■ Try it:
Beginning with the very first line, please reproduce the entries exactly through the line containing "type=added; after=EbonyCandle; pos2=361,326,49,104".

■ Supplied records:
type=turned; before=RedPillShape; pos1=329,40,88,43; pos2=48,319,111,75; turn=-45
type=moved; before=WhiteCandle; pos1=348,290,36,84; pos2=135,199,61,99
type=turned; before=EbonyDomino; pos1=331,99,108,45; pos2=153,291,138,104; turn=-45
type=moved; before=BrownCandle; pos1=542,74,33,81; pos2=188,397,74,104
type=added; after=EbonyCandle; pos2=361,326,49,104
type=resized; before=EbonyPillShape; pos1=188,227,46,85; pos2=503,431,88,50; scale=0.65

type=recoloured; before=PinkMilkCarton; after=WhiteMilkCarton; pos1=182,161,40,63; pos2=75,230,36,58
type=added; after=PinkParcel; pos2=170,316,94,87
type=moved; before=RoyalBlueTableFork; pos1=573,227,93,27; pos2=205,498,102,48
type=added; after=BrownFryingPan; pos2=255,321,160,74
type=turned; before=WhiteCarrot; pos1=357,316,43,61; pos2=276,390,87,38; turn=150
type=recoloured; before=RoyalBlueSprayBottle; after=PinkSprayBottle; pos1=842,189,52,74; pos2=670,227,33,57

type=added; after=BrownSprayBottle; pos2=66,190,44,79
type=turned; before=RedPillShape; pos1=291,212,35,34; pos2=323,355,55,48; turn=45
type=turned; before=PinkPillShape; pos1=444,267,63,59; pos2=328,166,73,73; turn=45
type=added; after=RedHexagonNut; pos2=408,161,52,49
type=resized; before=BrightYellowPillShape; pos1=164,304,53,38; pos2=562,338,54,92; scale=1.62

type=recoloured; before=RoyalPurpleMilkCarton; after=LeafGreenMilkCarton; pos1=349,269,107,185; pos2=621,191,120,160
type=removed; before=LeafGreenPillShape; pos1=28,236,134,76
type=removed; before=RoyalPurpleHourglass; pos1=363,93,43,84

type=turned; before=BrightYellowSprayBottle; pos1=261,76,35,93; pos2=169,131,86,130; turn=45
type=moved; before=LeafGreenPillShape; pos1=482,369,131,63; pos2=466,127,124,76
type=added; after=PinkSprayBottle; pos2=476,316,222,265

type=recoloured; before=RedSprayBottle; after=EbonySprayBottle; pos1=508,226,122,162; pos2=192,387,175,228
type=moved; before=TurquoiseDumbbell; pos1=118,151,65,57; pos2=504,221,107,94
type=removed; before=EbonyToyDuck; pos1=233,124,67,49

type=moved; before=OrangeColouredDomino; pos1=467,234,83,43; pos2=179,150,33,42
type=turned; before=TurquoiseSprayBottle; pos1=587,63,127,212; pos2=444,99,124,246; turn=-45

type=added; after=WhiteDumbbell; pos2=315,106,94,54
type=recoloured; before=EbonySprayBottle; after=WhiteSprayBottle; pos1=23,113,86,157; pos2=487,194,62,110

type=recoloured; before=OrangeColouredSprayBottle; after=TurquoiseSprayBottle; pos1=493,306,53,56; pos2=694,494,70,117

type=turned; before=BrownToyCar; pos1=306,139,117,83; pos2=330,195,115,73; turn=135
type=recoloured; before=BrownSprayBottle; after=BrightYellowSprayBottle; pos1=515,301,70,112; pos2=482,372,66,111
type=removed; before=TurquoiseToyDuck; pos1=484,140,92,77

■ Solved problem:
type=turned; before=RedPillShape; pos1=329,40,88,43; pos2=48,319,111,75; turn=-45
type=moved; before=WhiteCandle; pos1=348,290,36,84; pos2=135,199,61,99
type=turned; before=EbonyDomino; pos1=331,99,108,45; pos2=153,291,138,104; turn=-45
type=moved; before=BrownCandle; pos1=542,74,33,81; pos2=188,397,74,104
type=added; after=EbonyCandle; pos2=361,326,49,104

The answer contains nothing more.